* [Data]
===============
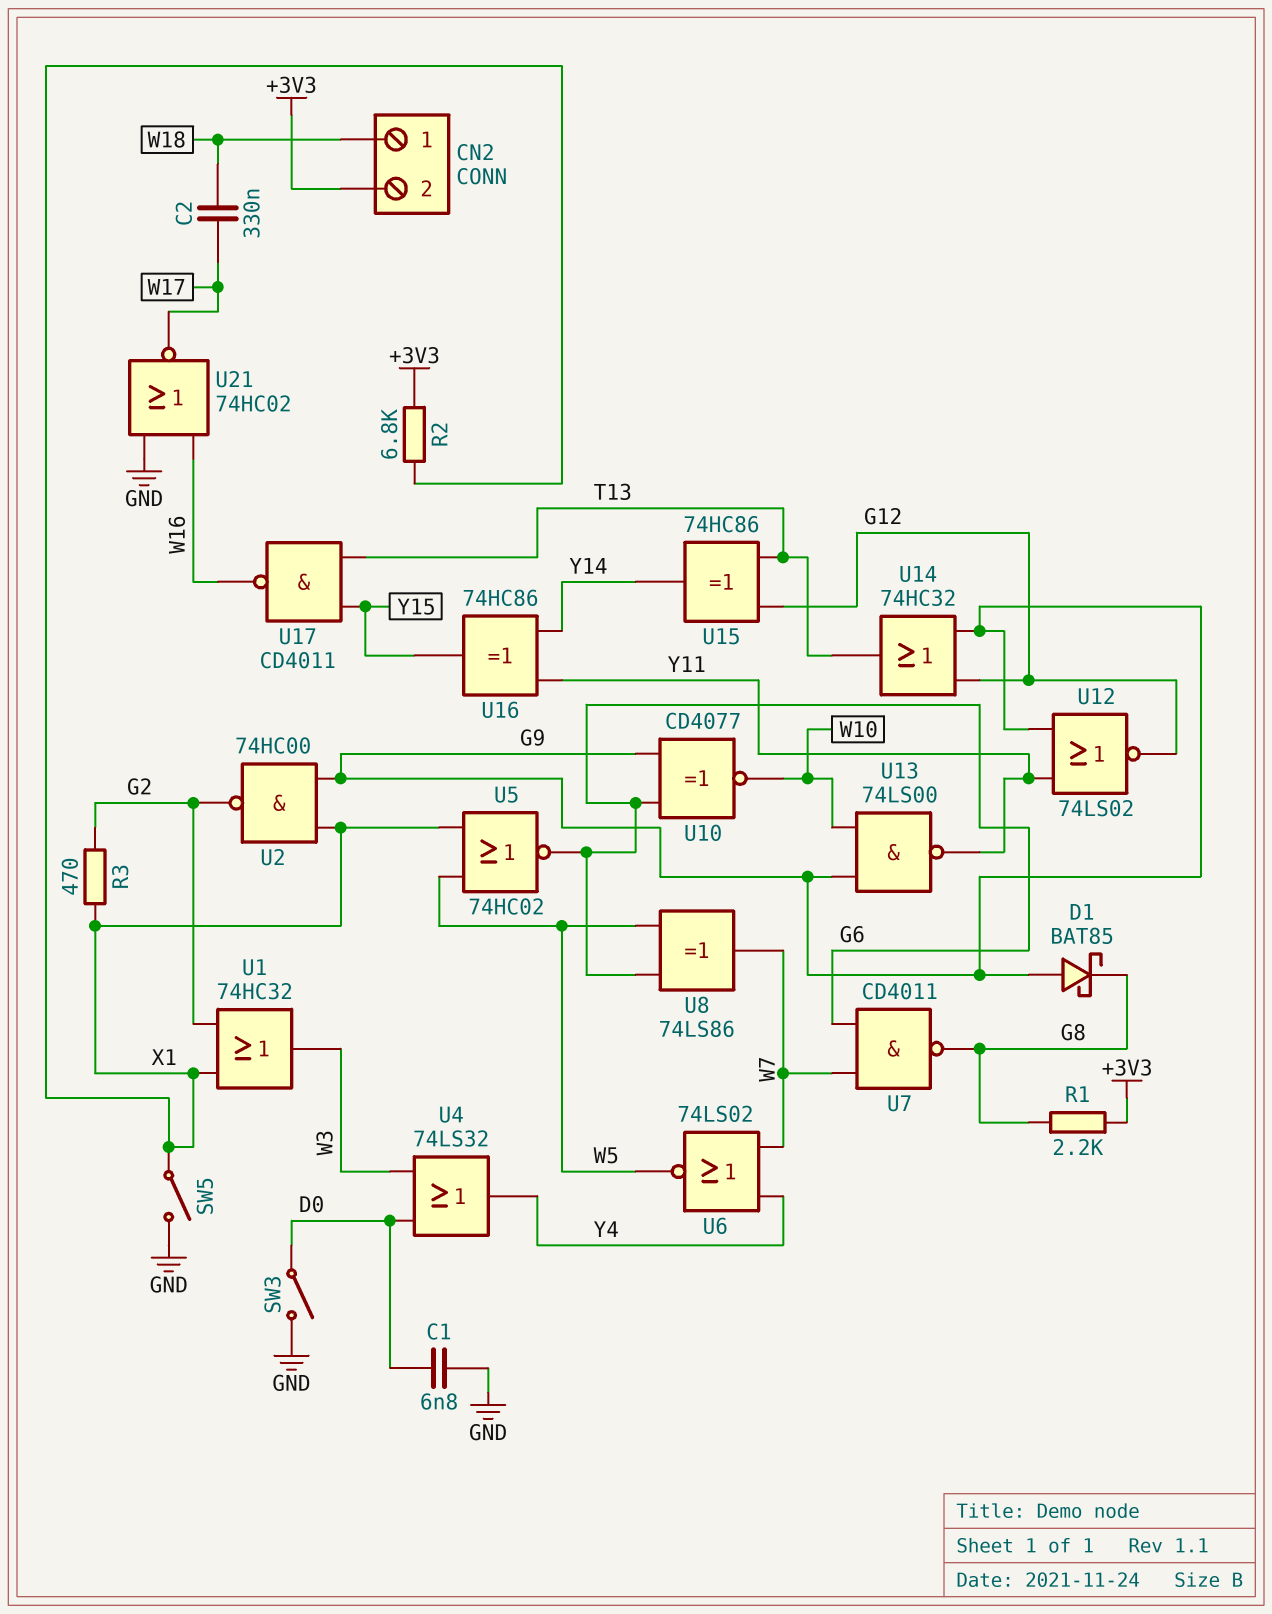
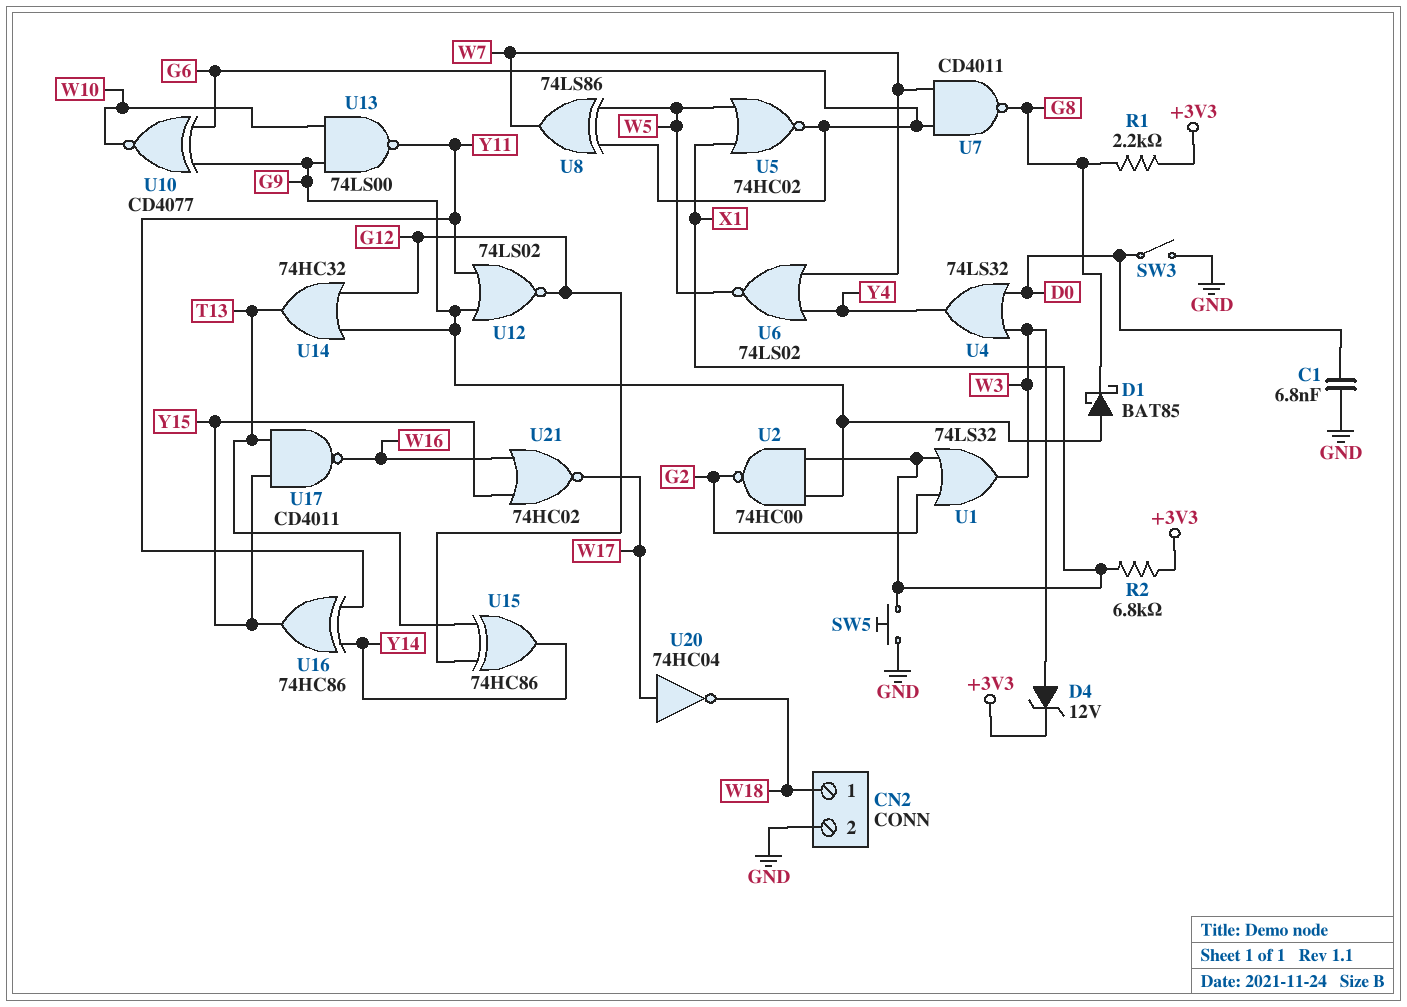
C2: 330nF (W17, W18) -> none
CN2 pin 2: +3V3 -> GND
D4: none -> zener 12V (A W3, K +3V3)
R3: 470 (G2, X1) -> none
SW5: switch (GND, X1) -> button (GND, X1)
U1: OR 74HC32 (in G2, in X1, out W3) -> OR 74LS32 (in G2, in X1, out W3)
U20: none -> NOT 74HC04 (in W17, out W18)
U21: NOR 74HC02 (in GND, in W16, out W17) -> NOR 74HC02 (in W16, in Y15, out W17)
===============
* [Required work] Exclude every picture and restate the listing word for word.

* [Result for this exercise]
C2: 330nF (W17, W18) -> none
CN2 pin 2: +3V3 -> GND
D4: none -> zener 12V (A W3, K +3V3)
R3: 470 (G2, X1) -> none
SW5: switch (GND, X1) -> button (GND, X1)
U1: OR 74HC32 (in G2, in X1, out W3) -> OR 74LS32 (in G2, in X1, out W3)
U20: none -> NOT 74HC04 (in W17, out W18)
U21: NOR 74HC02 (in GND, in W16, out W17) -> NOR 74HC02 (in W16, in Y15, out W17)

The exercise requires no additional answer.